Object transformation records
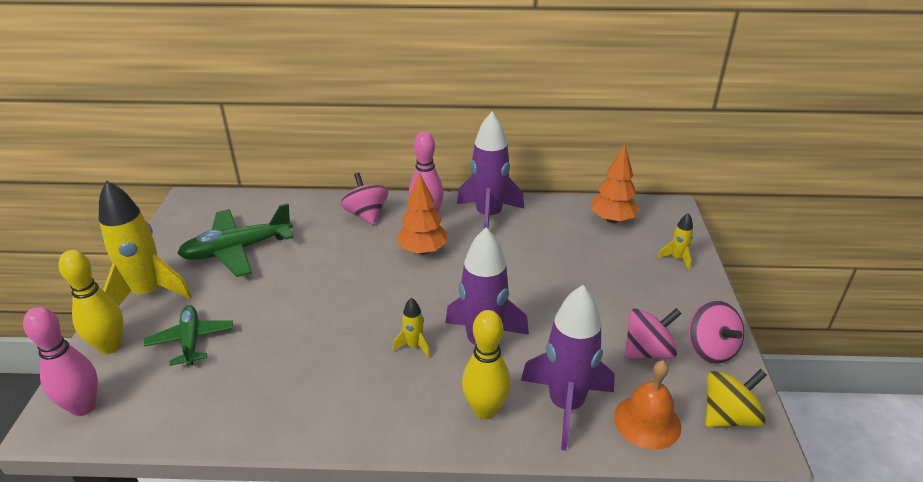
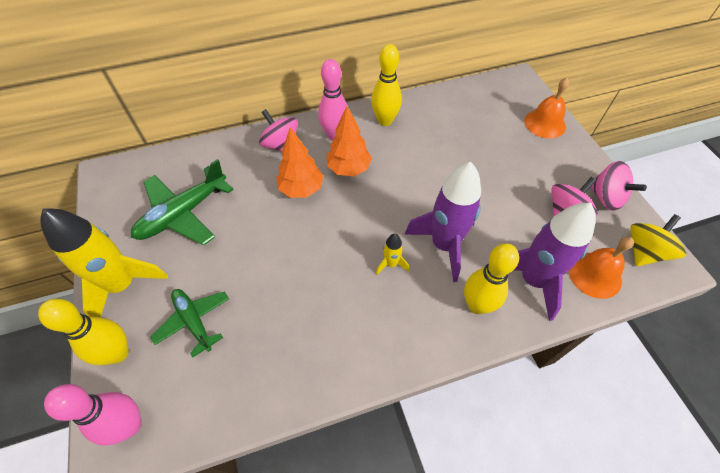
camera: 20 degrees left, 20 degrees up
(488, 216) = (385, 121): purple rocket -> yellow bowling pin
(612, 219) = (481, 99): orange tree -> orange tree (301, 189)
(677, 258) = (545, 123): yellow rocket -> orange bell

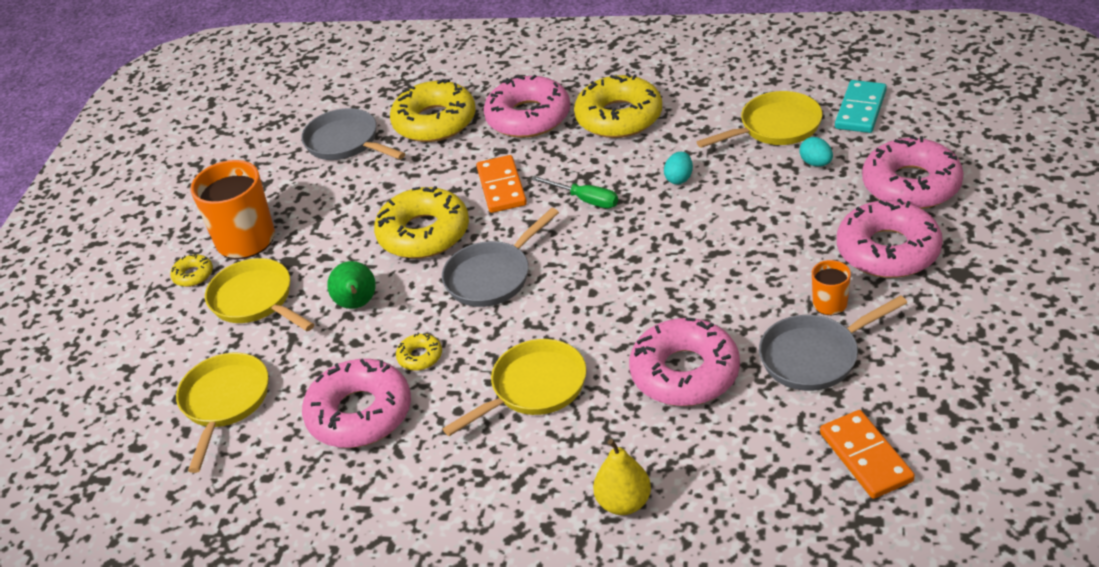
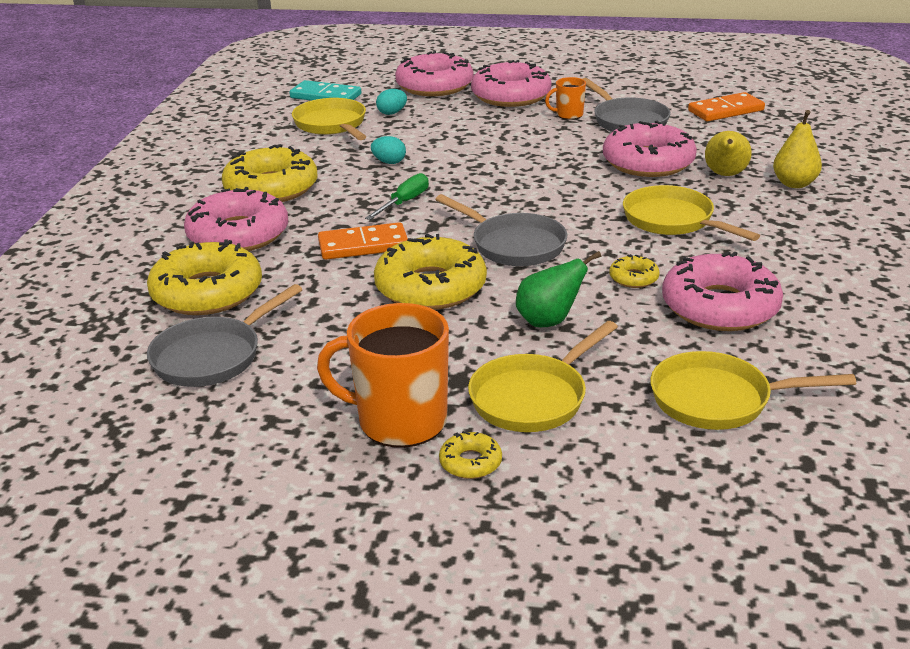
camera: 95 degrees left, 10 degrees down
(649, 440) = (725, 175): none -> yellow pear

*Exercise*
Output each record above exactly as it stands, excluding all pictures.

*Solved problem*
camera: 20 degrees left, 20 degrees up
(488, 216) = (385, 121): purple rocket -> yellow bowling pin
(612, 219) = (481, 99): orange tree -> orange tree (301, 189)
(677, 258) = (545, 123): yellow rocket -> orange bell

camera: 95 degrees left, 10 degrees down
(649, 440) = (725, 175): none -> yellow pear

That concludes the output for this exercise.